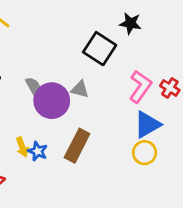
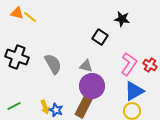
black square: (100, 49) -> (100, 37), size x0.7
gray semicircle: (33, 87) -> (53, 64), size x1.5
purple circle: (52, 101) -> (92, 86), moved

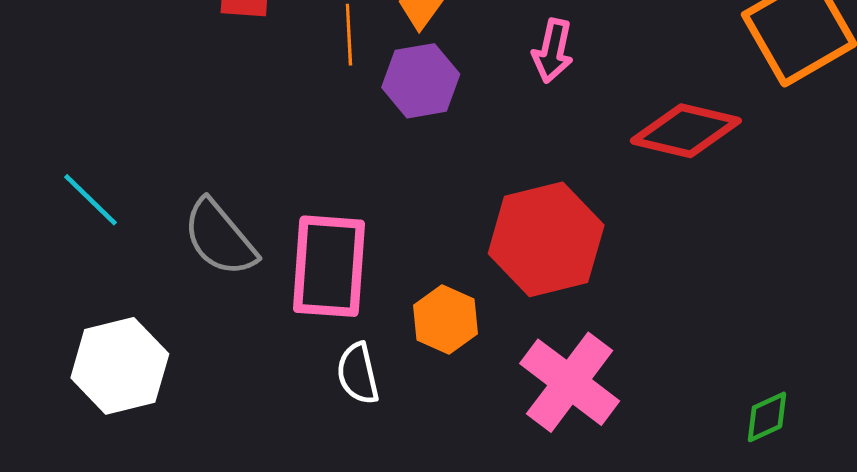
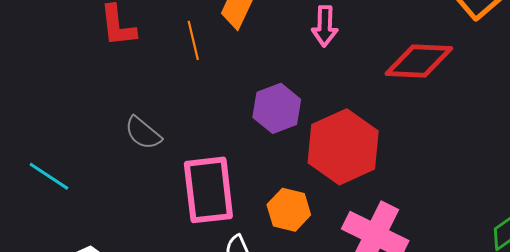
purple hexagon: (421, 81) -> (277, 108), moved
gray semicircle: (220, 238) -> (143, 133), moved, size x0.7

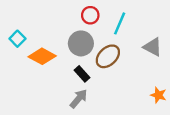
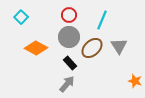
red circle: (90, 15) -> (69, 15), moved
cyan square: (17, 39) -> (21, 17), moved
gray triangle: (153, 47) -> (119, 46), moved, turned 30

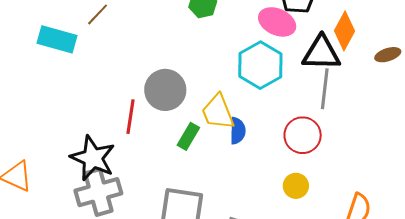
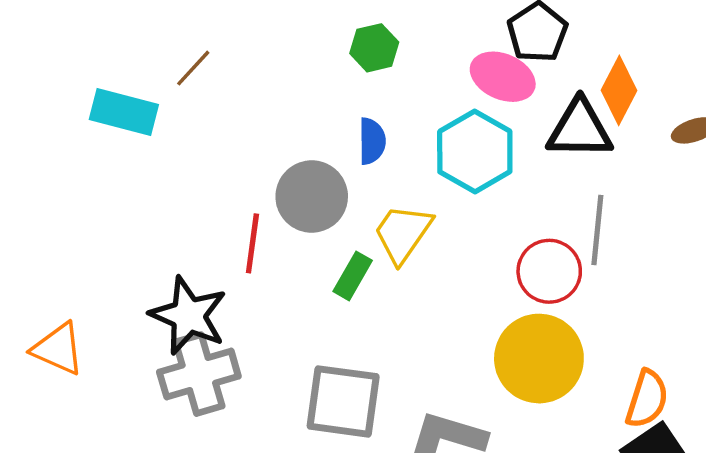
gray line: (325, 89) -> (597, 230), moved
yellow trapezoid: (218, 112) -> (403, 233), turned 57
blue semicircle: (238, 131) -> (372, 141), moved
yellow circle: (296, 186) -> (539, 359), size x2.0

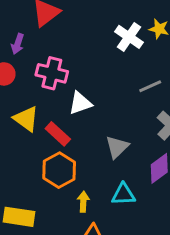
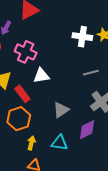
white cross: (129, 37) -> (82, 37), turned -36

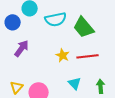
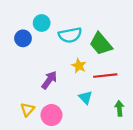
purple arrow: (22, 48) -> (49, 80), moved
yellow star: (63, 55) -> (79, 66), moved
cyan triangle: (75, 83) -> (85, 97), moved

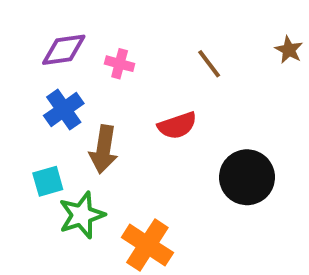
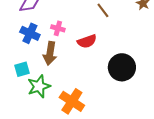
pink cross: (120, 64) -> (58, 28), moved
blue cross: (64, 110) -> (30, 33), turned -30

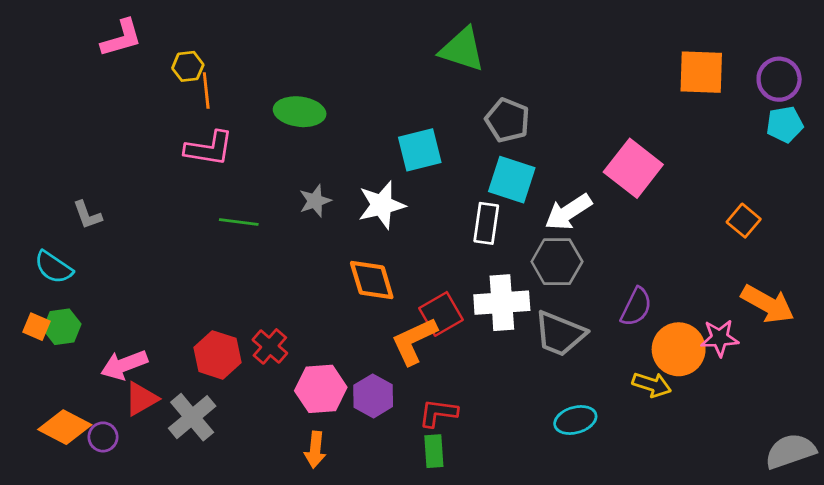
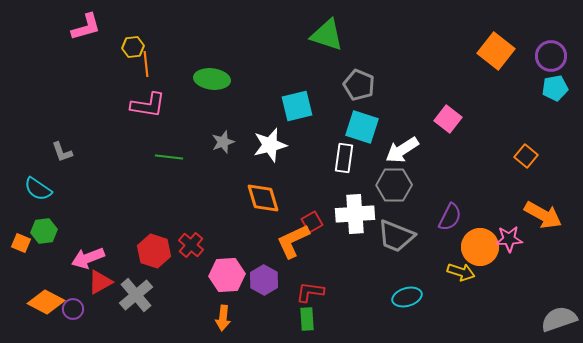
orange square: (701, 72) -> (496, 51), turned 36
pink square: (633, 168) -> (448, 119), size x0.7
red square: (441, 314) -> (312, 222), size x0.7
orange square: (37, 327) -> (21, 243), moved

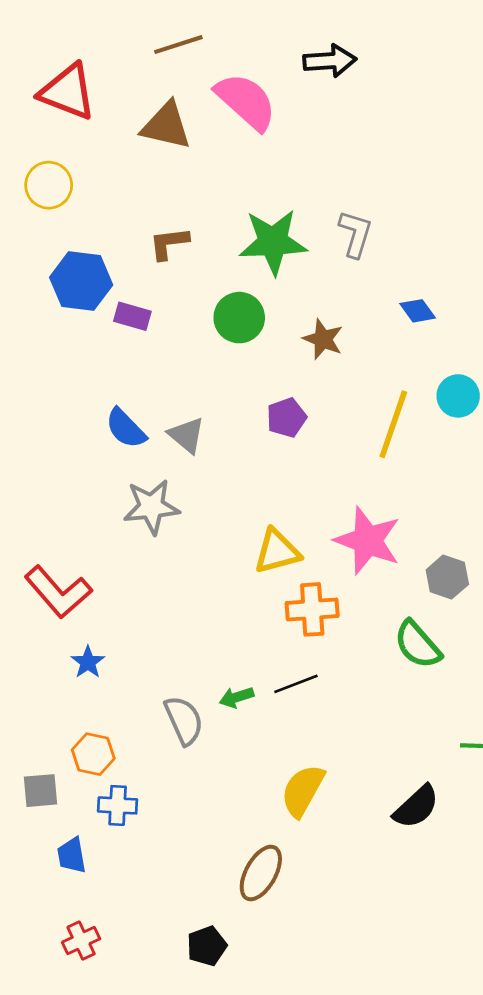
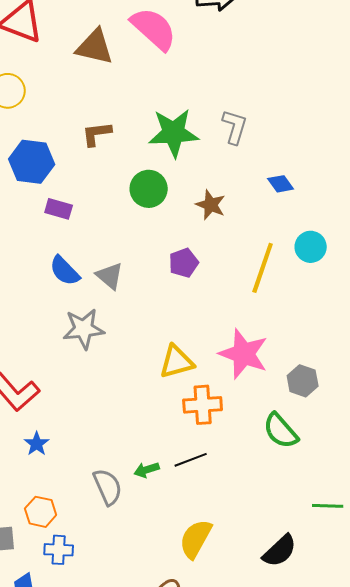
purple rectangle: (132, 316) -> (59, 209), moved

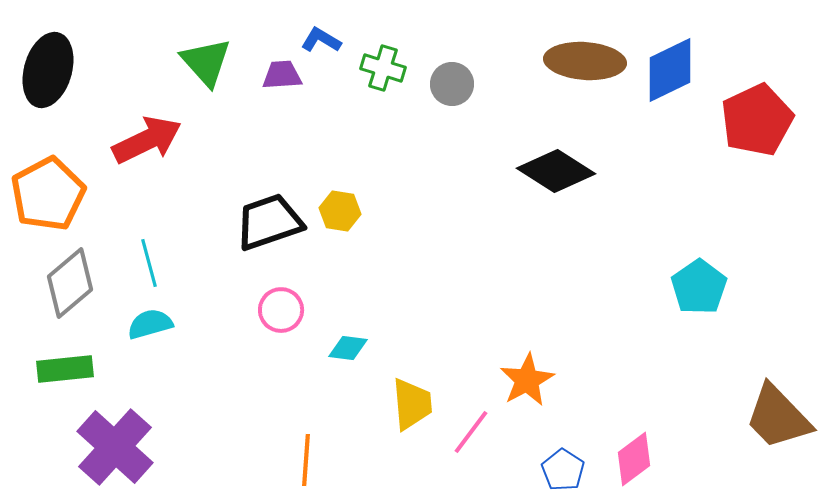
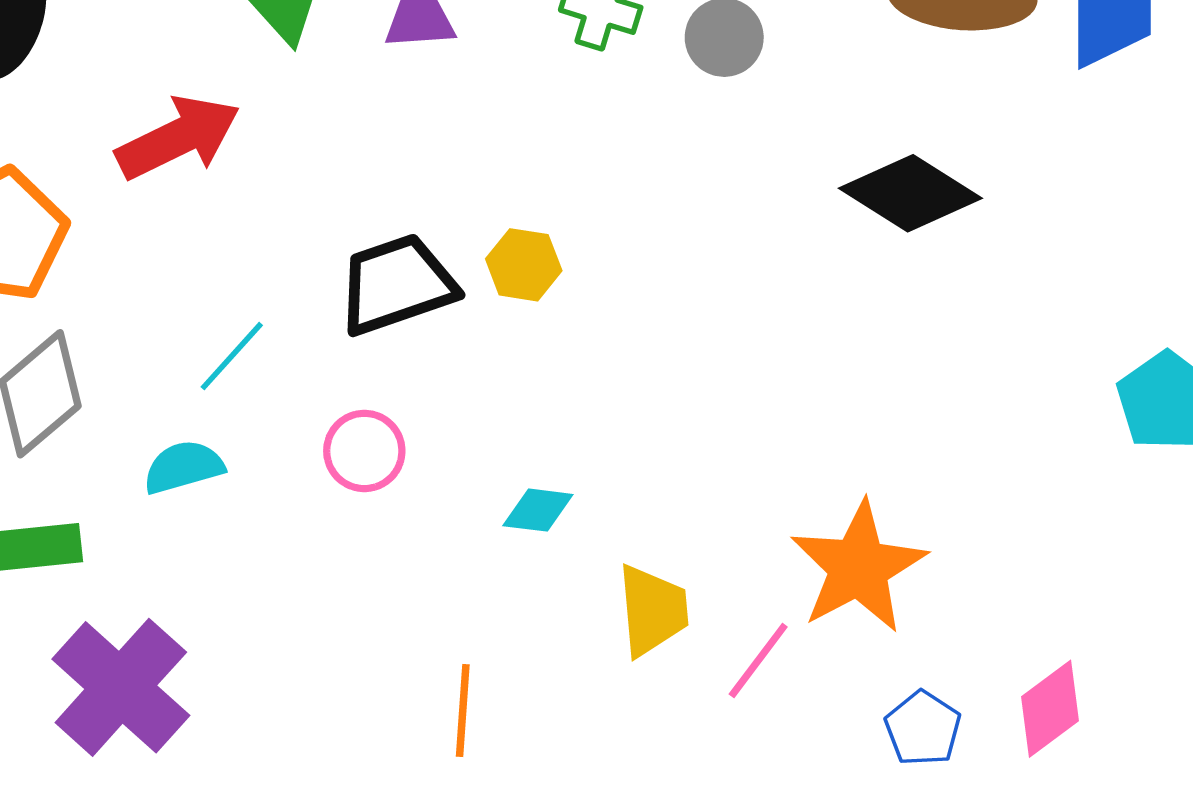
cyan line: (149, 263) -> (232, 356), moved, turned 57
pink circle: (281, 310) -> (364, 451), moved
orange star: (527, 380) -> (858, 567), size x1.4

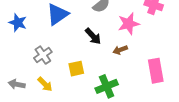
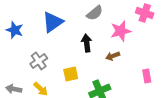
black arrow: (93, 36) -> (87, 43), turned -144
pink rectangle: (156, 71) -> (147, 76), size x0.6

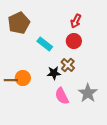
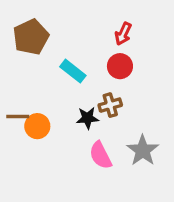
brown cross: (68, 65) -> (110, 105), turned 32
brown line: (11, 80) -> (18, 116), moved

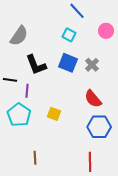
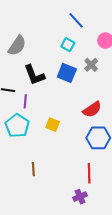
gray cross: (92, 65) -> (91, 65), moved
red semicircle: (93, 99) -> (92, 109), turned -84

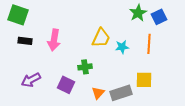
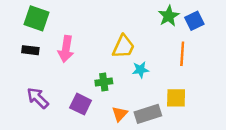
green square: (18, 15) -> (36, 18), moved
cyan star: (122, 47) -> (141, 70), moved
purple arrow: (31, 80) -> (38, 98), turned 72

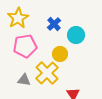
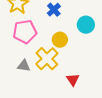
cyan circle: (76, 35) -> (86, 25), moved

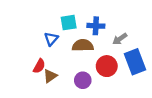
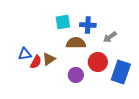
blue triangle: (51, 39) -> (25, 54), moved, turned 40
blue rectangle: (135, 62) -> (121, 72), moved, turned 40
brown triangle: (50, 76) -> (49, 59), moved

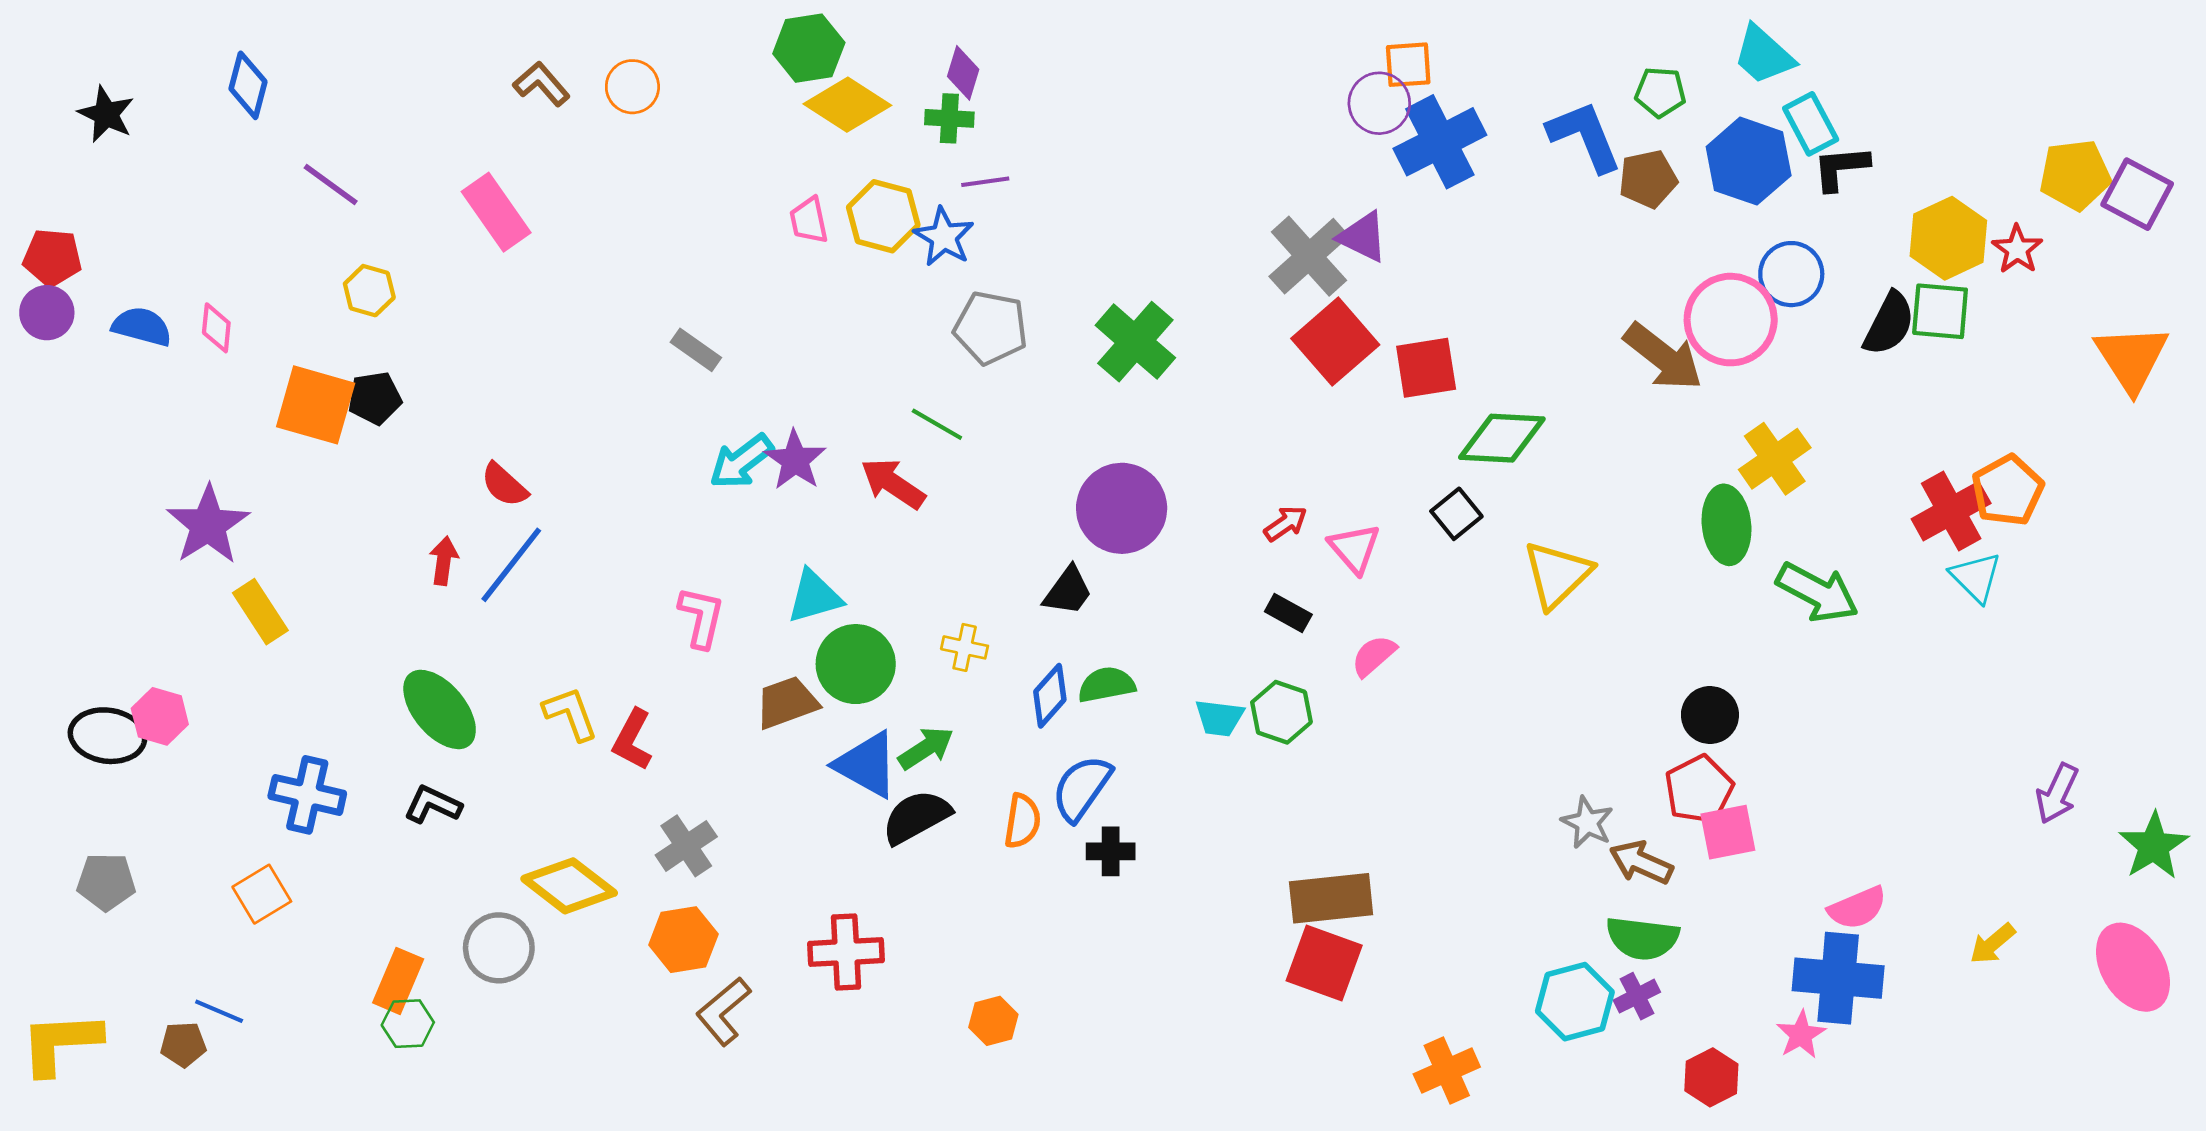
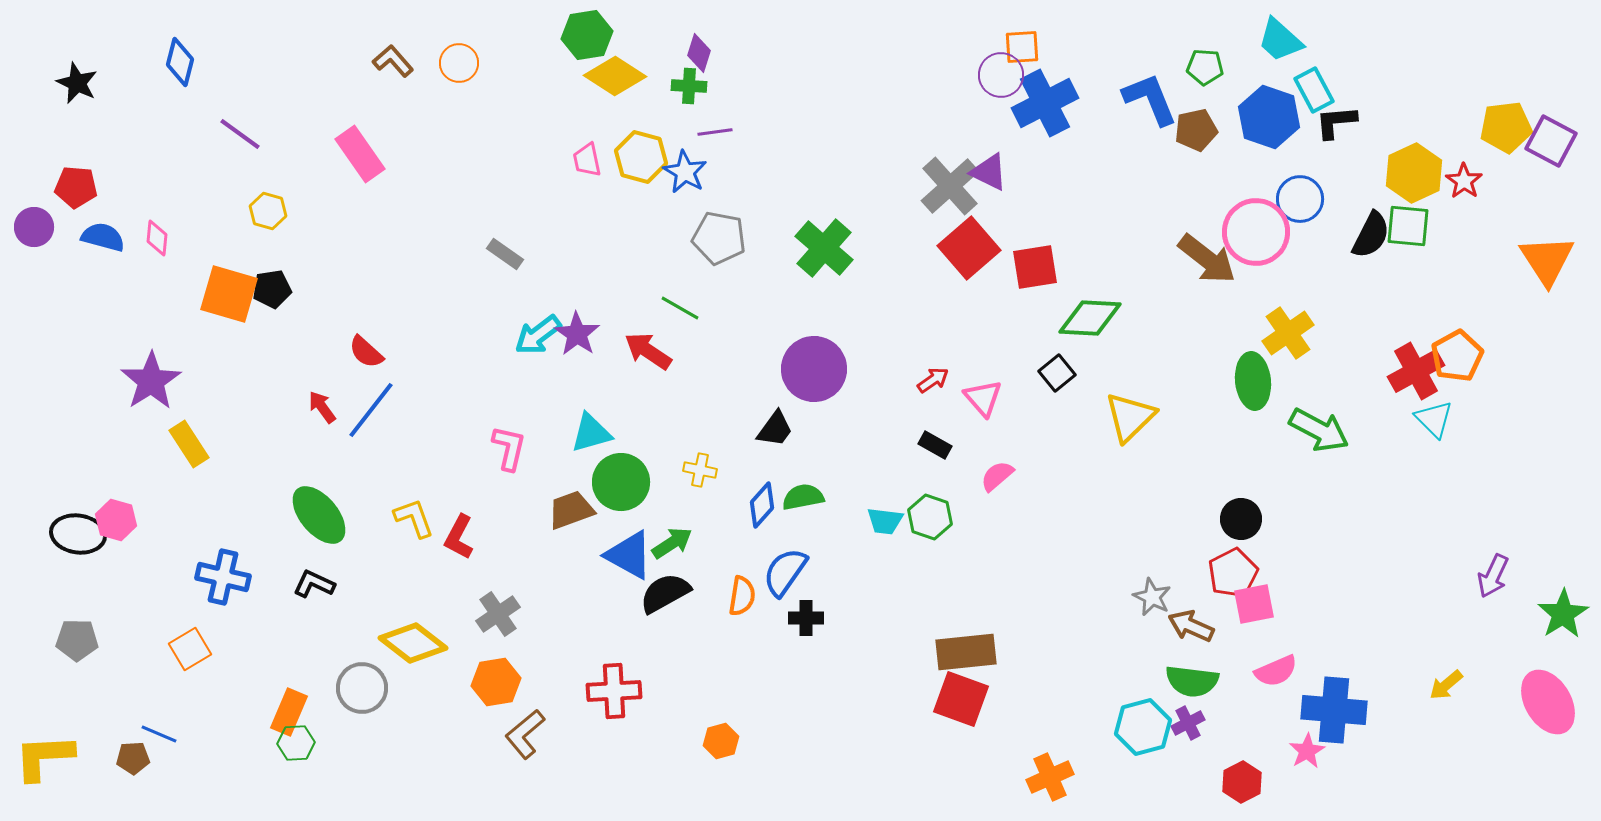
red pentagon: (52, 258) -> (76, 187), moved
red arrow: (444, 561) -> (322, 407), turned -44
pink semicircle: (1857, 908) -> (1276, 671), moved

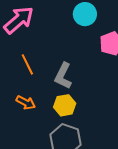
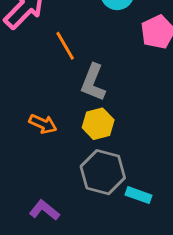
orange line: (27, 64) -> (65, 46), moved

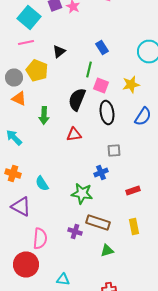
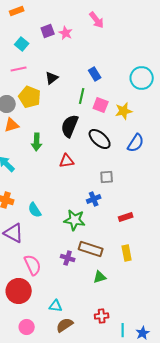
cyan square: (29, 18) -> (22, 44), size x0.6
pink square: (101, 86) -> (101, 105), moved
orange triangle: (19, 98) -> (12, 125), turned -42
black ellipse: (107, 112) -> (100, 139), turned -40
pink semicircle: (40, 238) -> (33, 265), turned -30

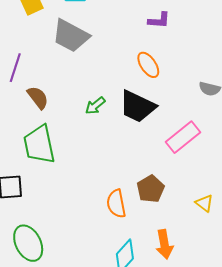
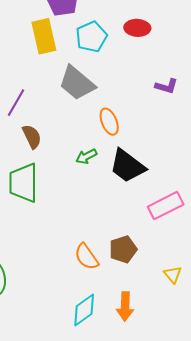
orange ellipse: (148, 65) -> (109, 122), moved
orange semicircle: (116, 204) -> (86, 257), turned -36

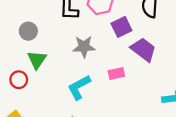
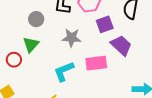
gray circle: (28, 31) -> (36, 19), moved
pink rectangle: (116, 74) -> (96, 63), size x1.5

_ _ _

Each line of the entries above that includes the string "orange" should be copied out.

orange square: (701, 72) -> (496, 51), turned 36
orange square: (37, 327) -> (21, 243), moved
orange star: (527, 380) -> (858, 567), size x1.4
orange line: (27, 64) -> (65, 46), moved
orange triangle: (19, 98) -> (12, 125), turned -42
orange ellipse: (148, 65) -> (109, 122), moved
orange semicircle: (116, 204) -> (86, 257), turned -36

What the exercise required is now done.